▶ Data supplied
^^^^^^^^

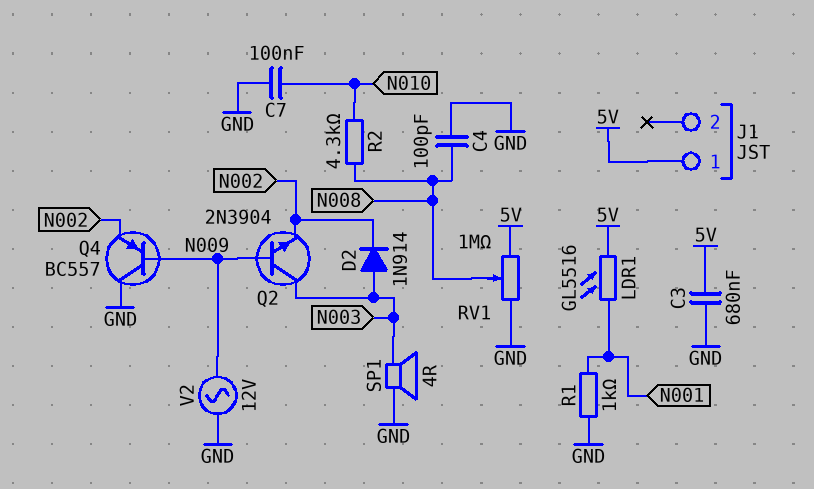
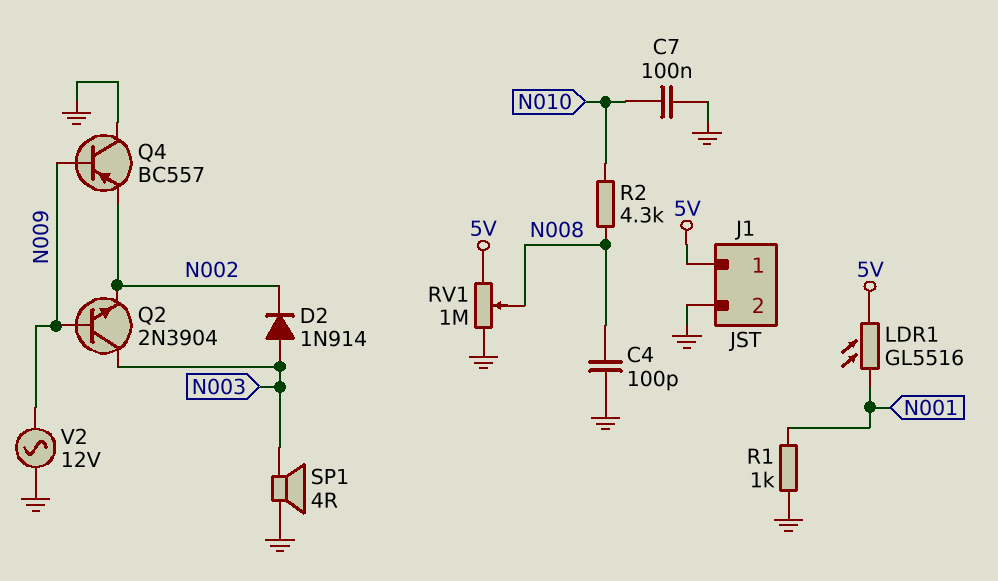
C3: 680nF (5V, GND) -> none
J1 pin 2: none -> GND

^^^^^^^^

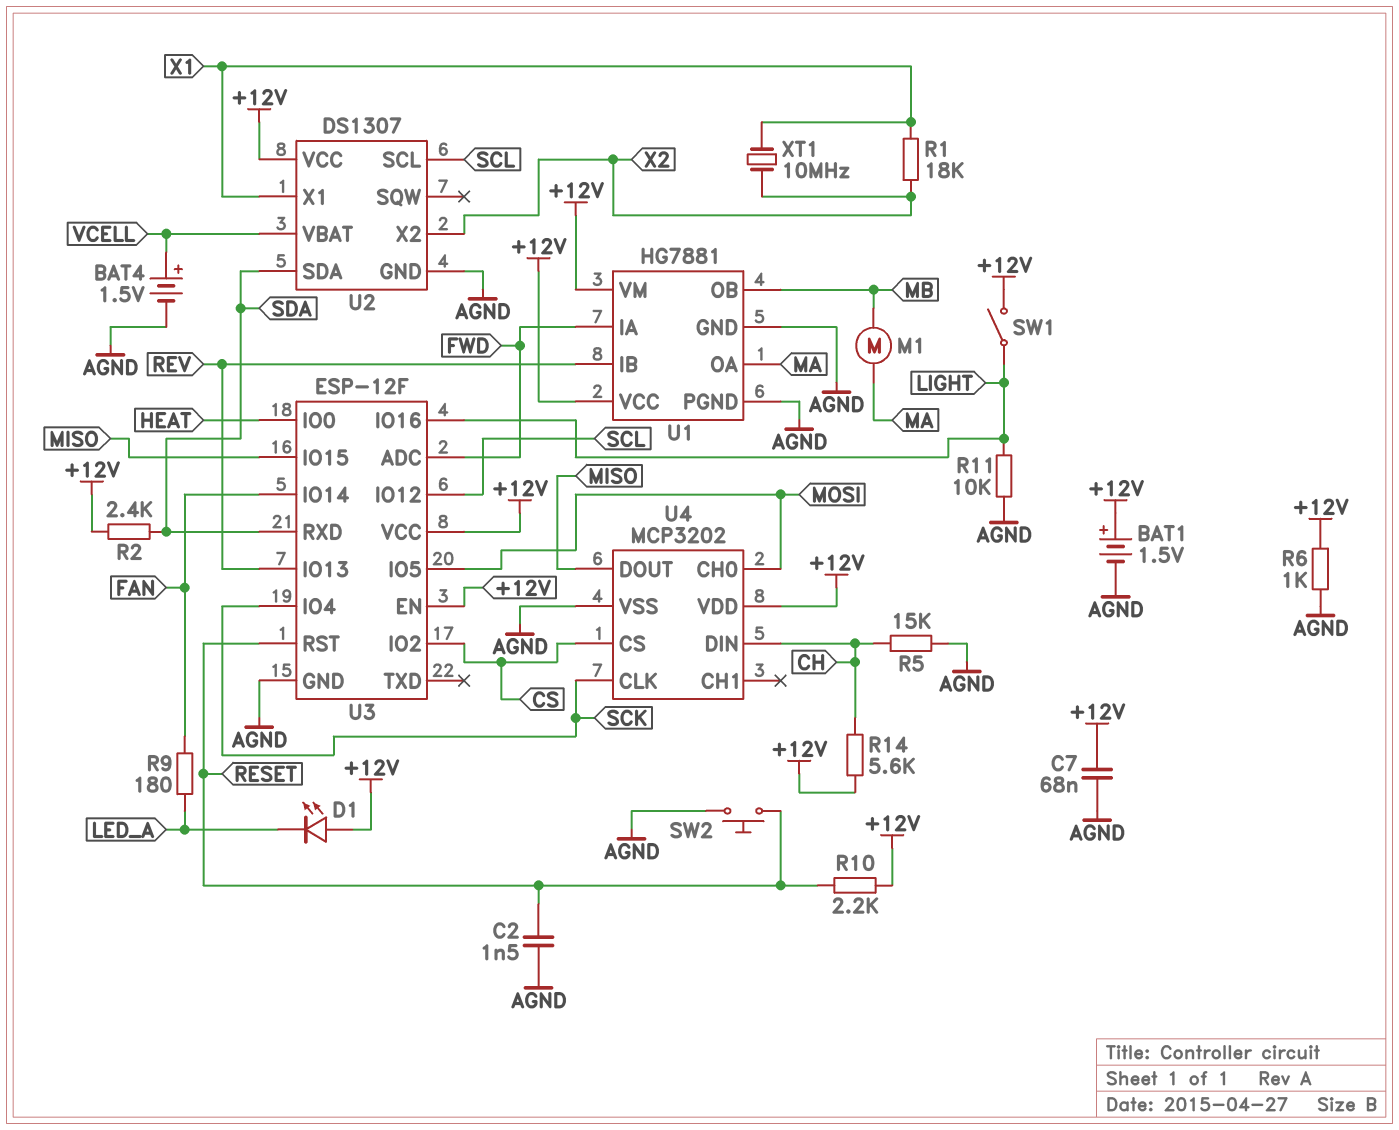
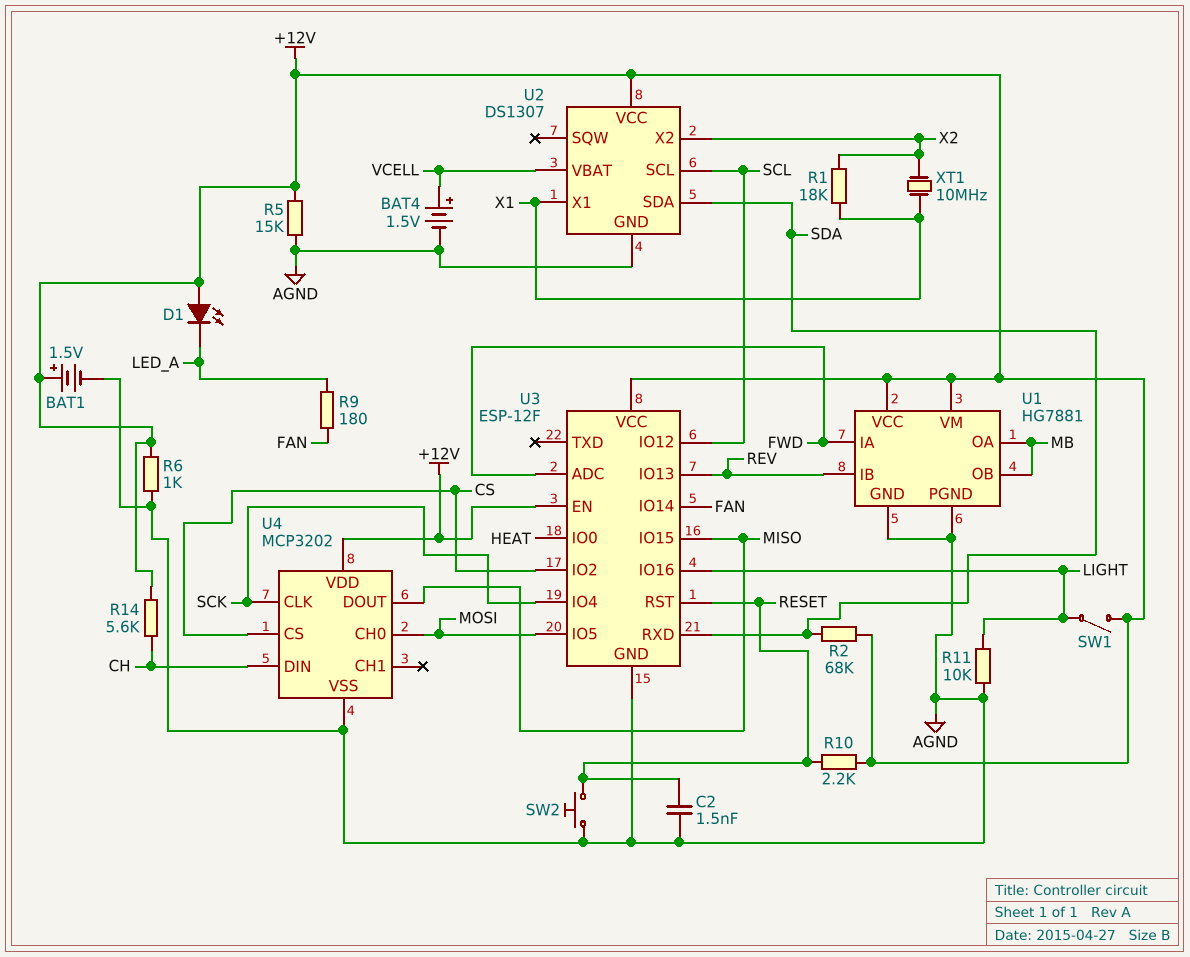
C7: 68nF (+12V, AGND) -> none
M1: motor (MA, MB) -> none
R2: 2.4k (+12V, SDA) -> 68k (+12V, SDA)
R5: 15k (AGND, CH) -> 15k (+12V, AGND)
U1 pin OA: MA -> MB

^^^^^^^^

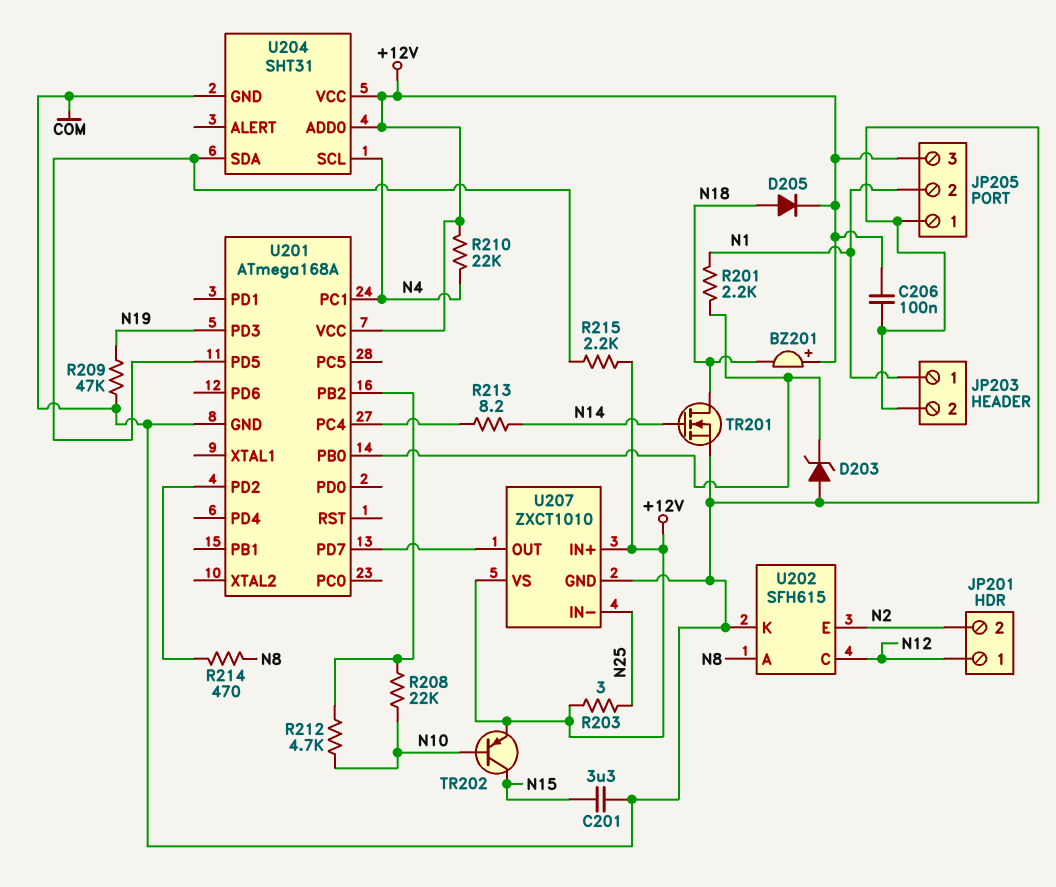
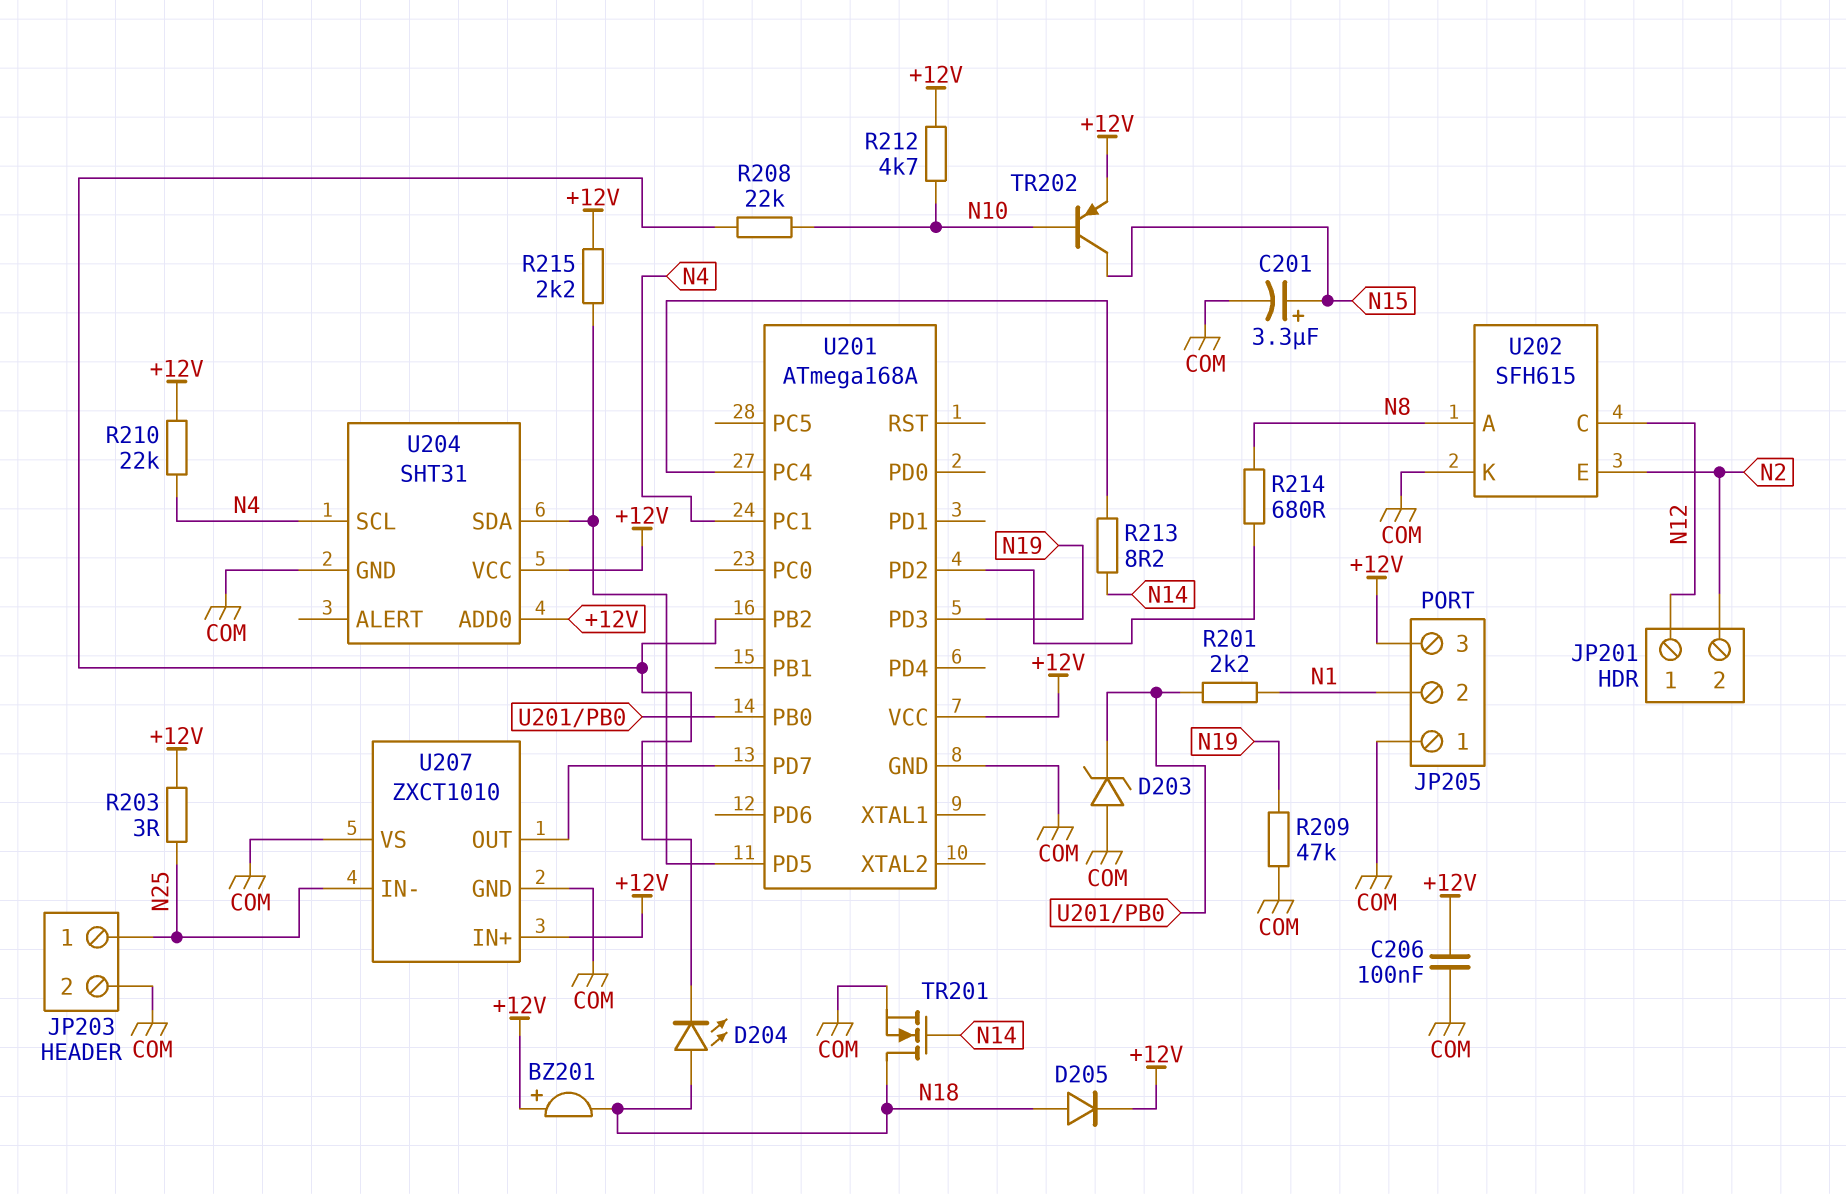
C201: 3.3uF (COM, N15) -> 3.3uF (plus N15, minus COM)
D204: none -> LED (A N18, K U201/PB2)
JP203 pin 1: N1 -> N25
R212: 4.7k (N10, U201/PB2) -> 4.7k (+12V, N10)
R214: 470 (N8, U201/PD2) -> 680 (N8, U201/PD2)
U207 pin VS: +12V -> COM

^^^^^^^^

▶ Work to complete
Search the entries for the word "none" and copy every line that holds it.

▶ Solution to the problem
C3: 680nF (5V, GND) -> none
J1 pin 2: none -> GND
C7: 68nF (+12V, AGND) -> none
M1: motor (MA, MB) -> none
D204: none -> LED (A N18, K U201/PB2)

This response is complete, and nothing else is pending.